→ **Description of the task**
As an exercise in exact copying, transcribe the lines below from the one holding "op=turned; was=over-ear headphones" through the last, with both ends included and pictures left out.

*** Opening of Dataset entries ***

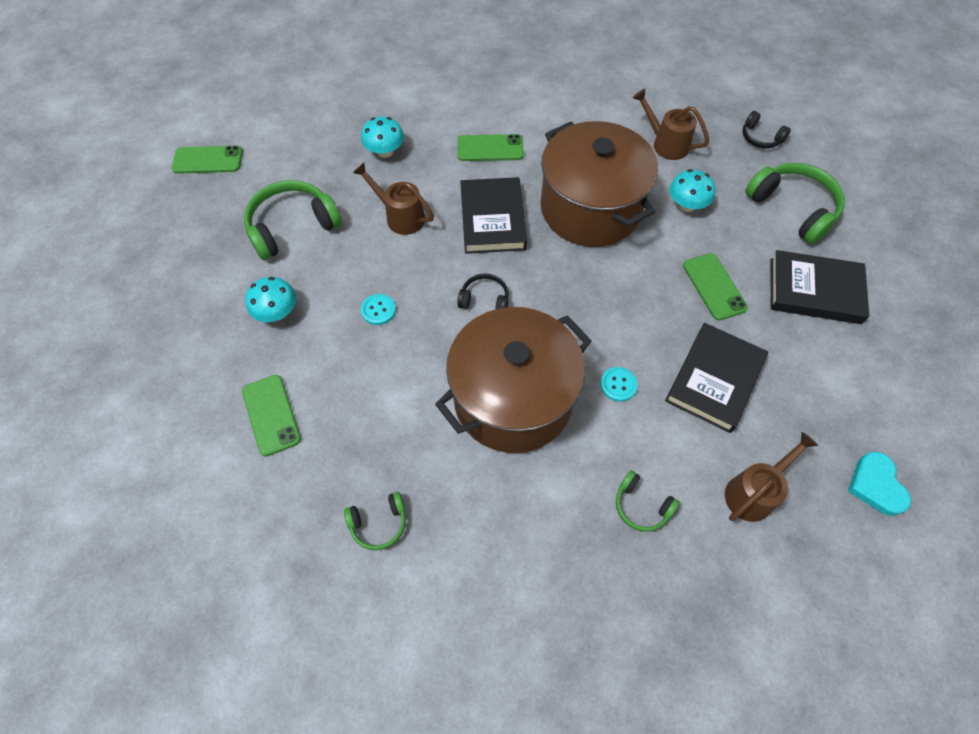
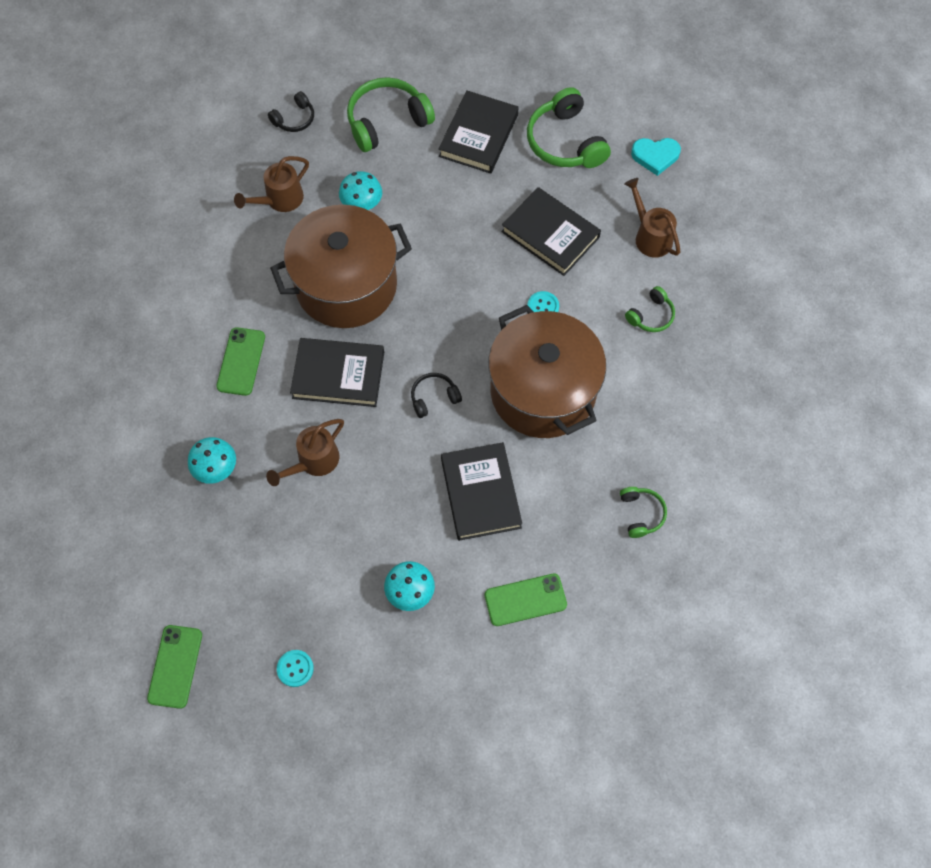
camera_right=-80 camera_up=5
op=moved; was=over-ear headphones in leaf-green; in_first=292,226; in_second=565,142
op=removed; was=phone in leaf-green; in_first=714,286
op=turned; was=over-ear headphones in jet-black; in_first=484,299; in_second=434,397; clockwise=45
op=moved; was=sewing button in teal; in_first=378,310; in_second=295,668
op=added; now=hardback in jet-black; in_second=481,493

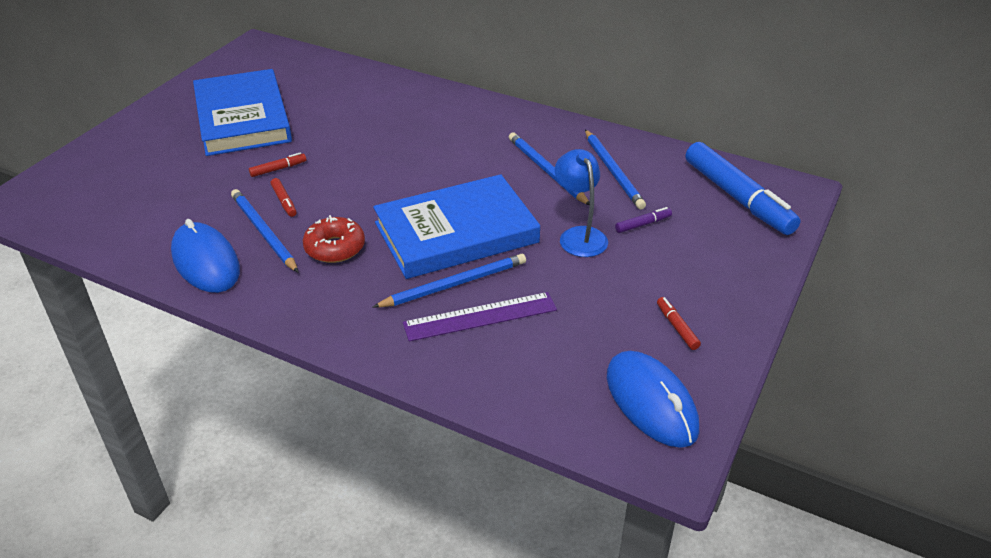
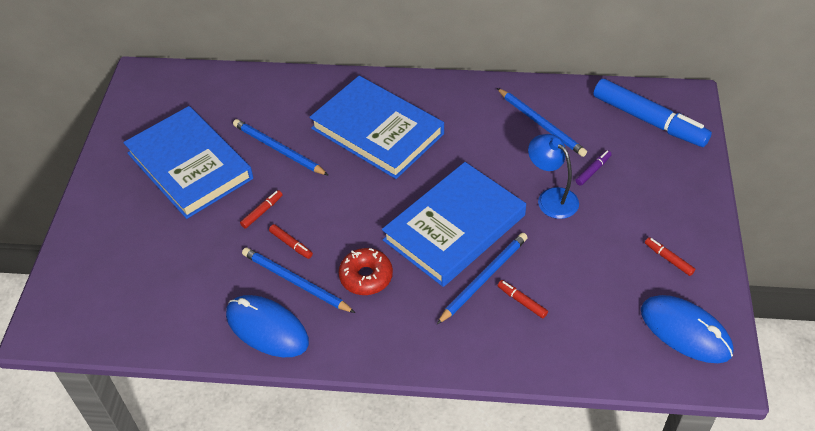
camera_right=-20 camera_up=10
op=moved; was=lead pencil in blue; in_first=546,171; in_second=278,149
op=replaced; was=ruler in purple; now=marker pen in scarlet; in_first=480,316; in_second=522,301
op=added; now=hardback in blue; in_second=377,131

*** Close of Dataset entries ***

→ **Exercise response**
op=turned; was=over-ear headphones in jet-black; in_first=484,299; in_second=434,397; clockwise=45
op=moved; was=sewing button in teal; in_first=378,310; in_second=295,668
op=added; now=hardback in jet-black; in_second=481,493

camera_right=-20 camera_up=10
op=moved; was=lead pencil in blue; in_first=546,171; in_second=278,149
op=replaced; was=ruler in purple; now=marker pen in scarlet; in_first=480,316; in_second=522,301
op=added; now=hardback in blue; in_second=377,131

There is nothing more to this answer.